TASK STATEMENT
Exact copy, no pictures: output all the records that follow.
------ DATASET CONTENT
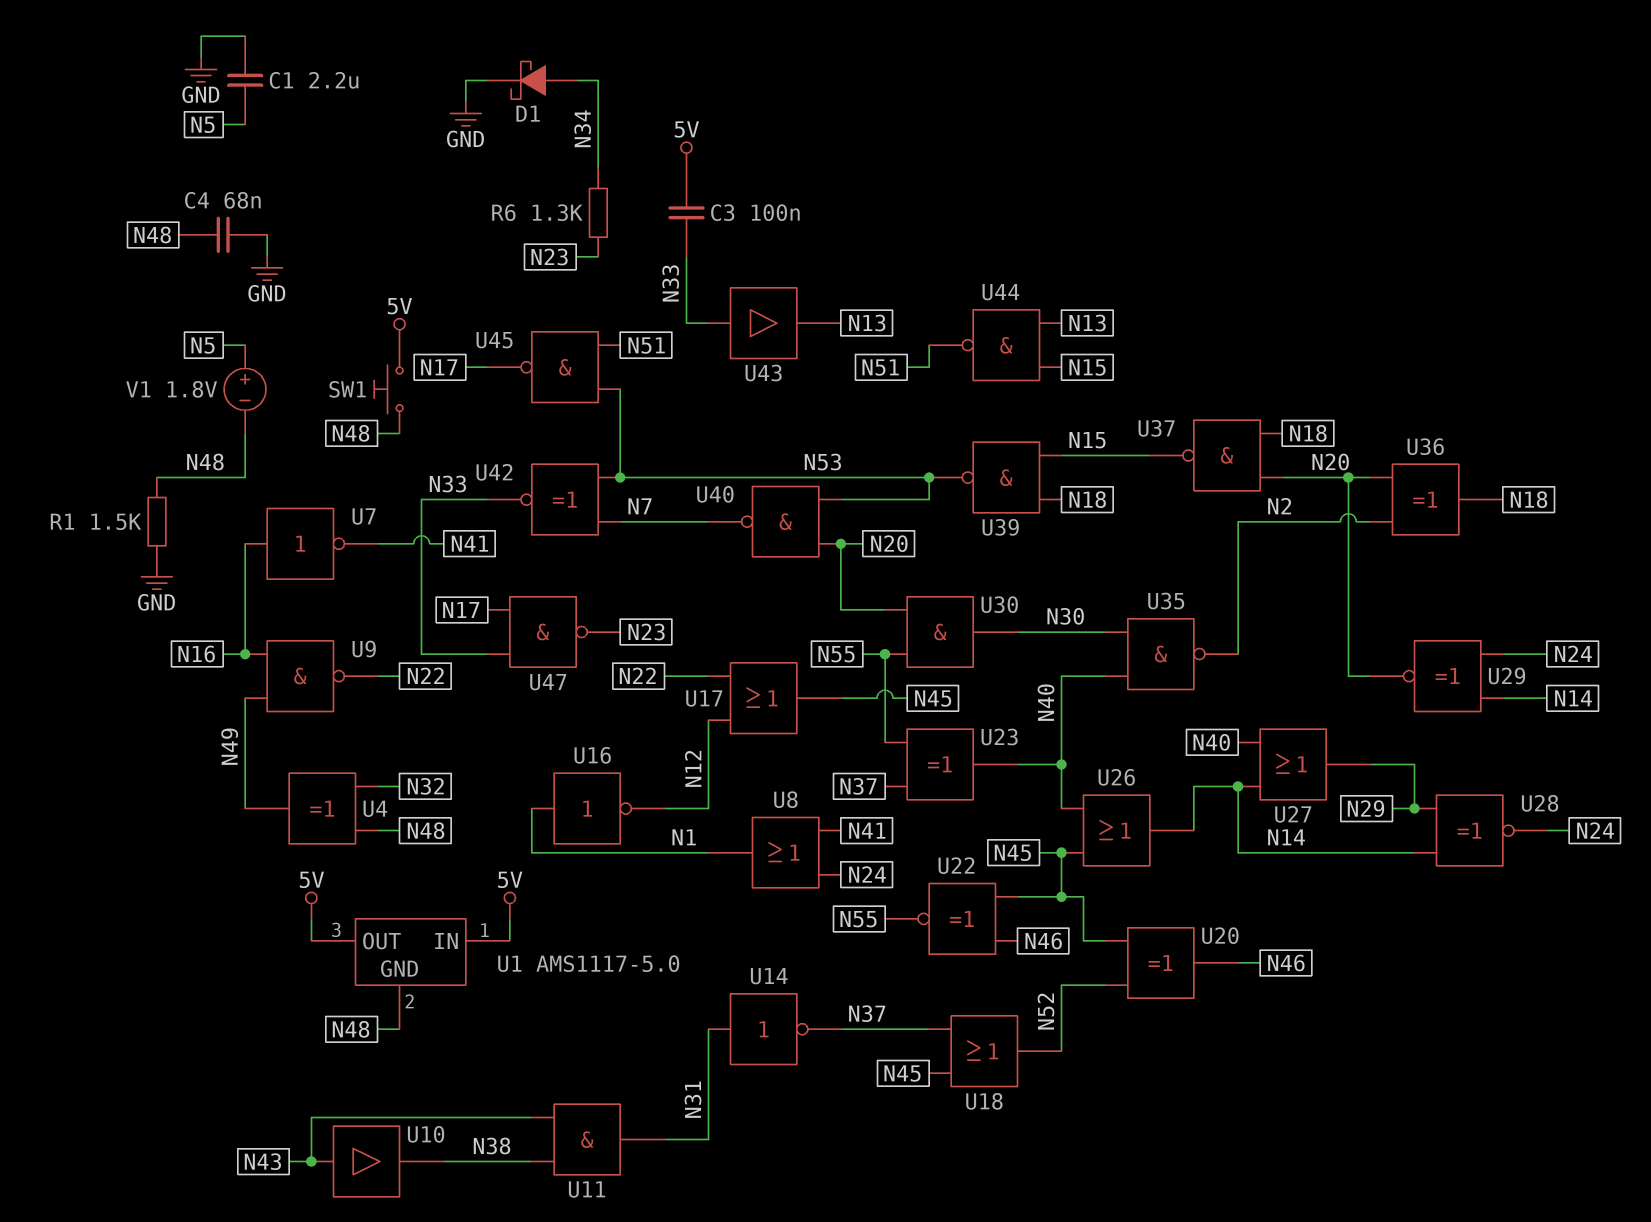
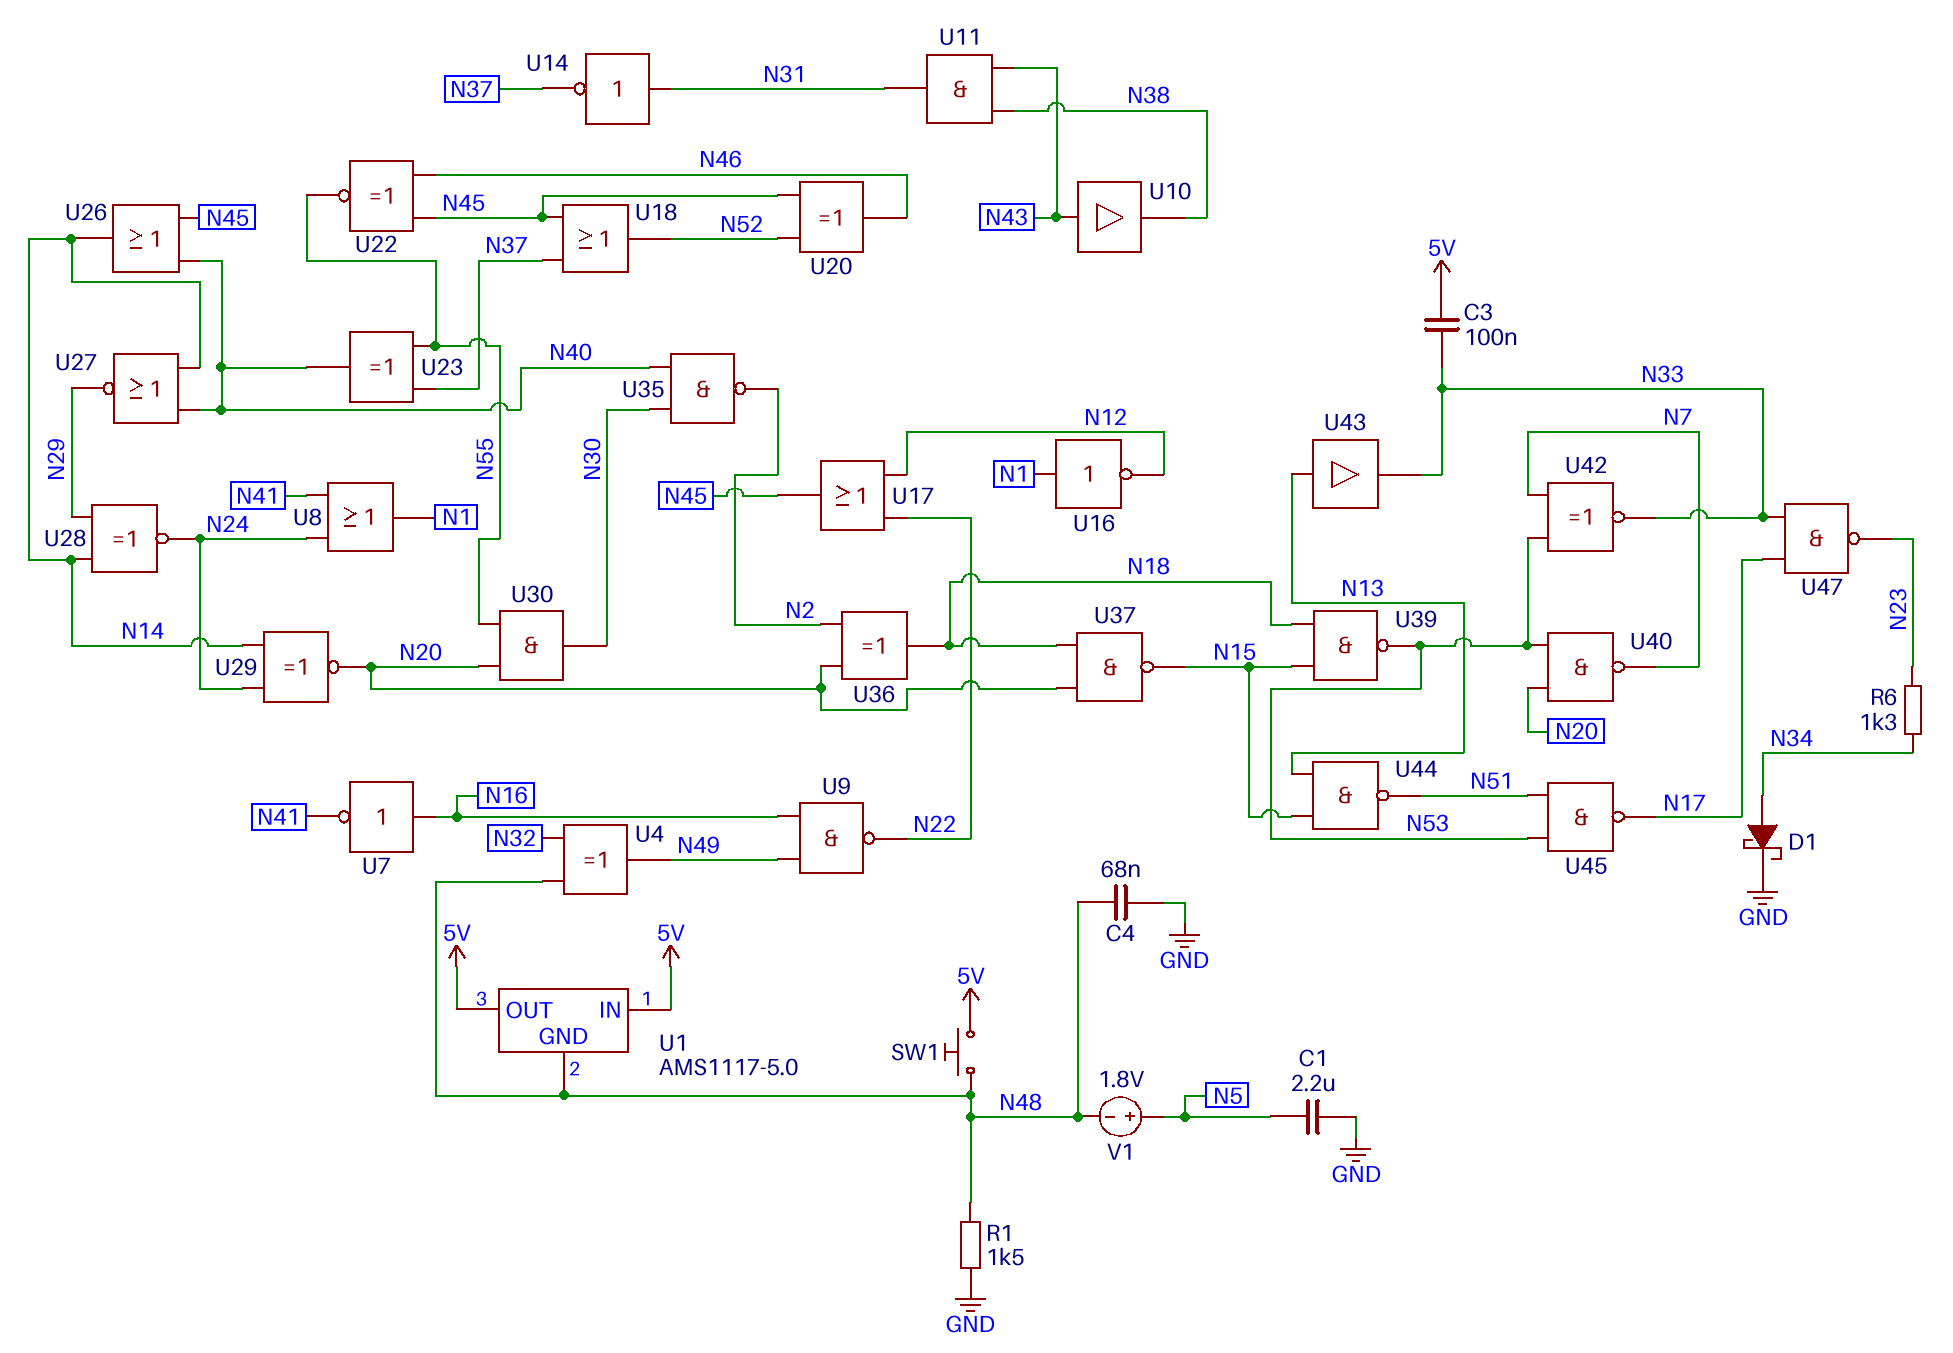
U27: OR (in N14, in N40, out N29) -> NOR (in N14, in N40, out N29)
U43: buffer (in N33, out N13) -> buffer (in N13, out N33)

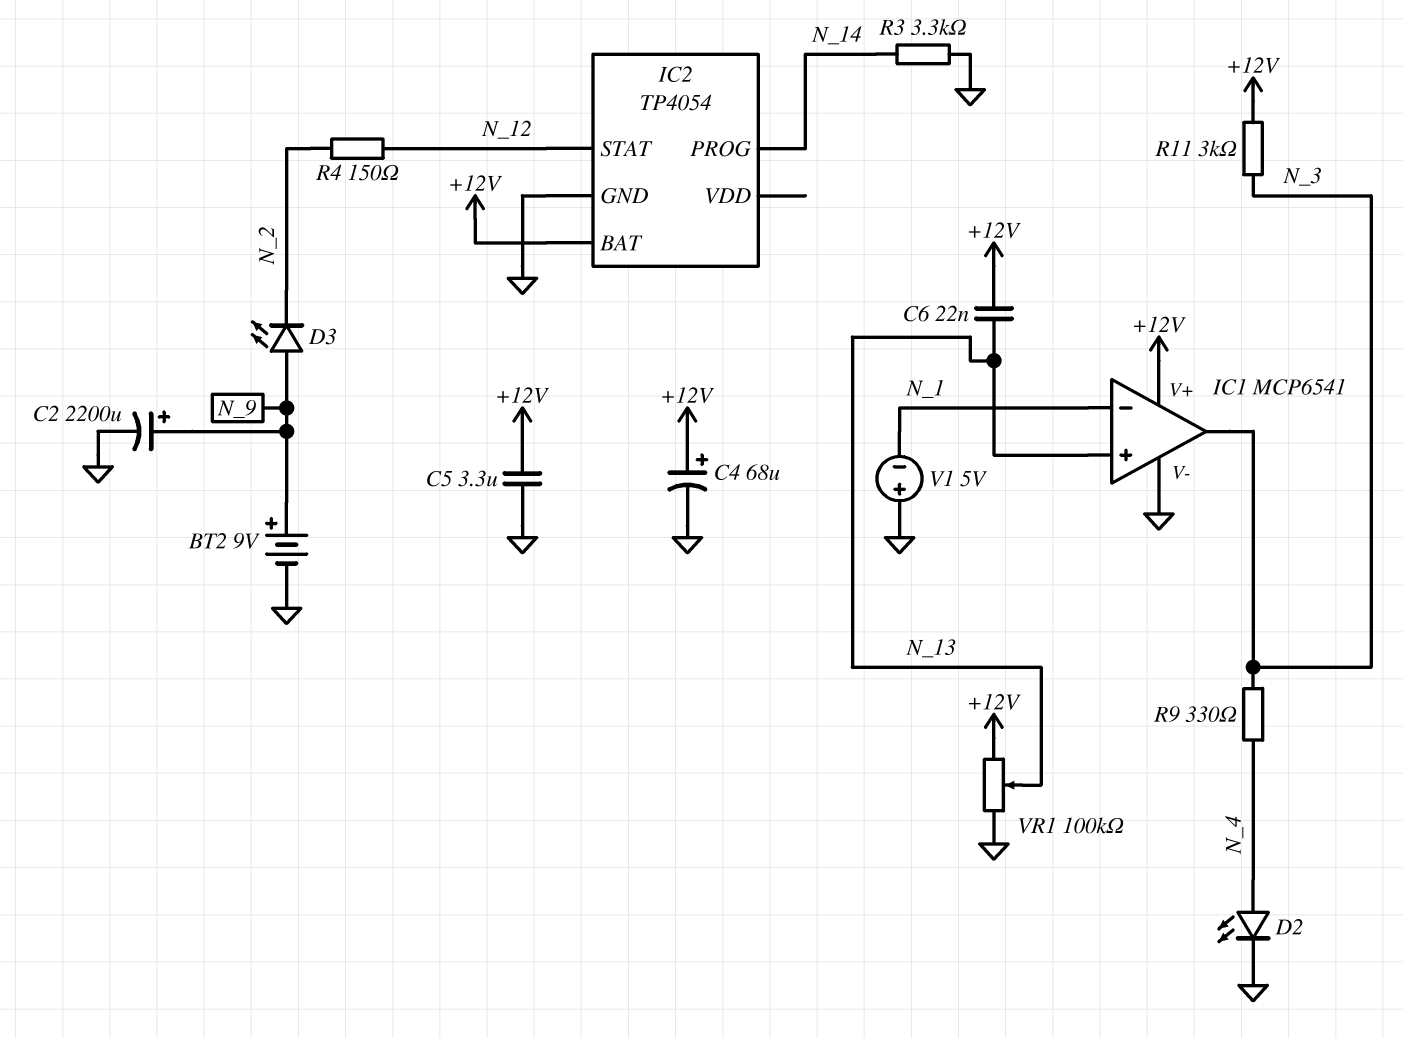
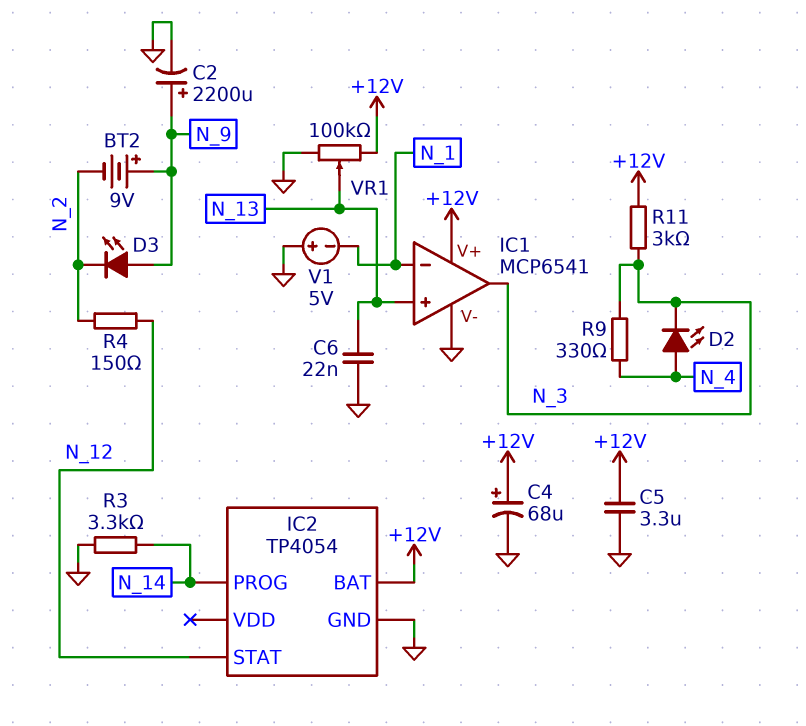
BT2: 9V (plus N_9, minus GND) -> 9V (plus N_9, minus N_2)
C6: 22nF (+12V, N_13) -> 22nF (GND, N_13)
D2: LED (A N_4, K GND) -> LED (A N_4, K N_3)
------------
SOLUTION
U27: OR (in N14, in N40, out N29) -> NOR (in N14, in N40, out N29)
U43: buffer (in N33, out N13) -> buffer (in N13, out N33)

BT2: 9V (plus N_9, minus GND) -> 9V (plus N_9, minus N_2)
C6: 22nF (+12V, N_13) -> 22nF (GND, N_13)
D2: LED (A N_4, K GND) -> LED (A N_4, K N_3)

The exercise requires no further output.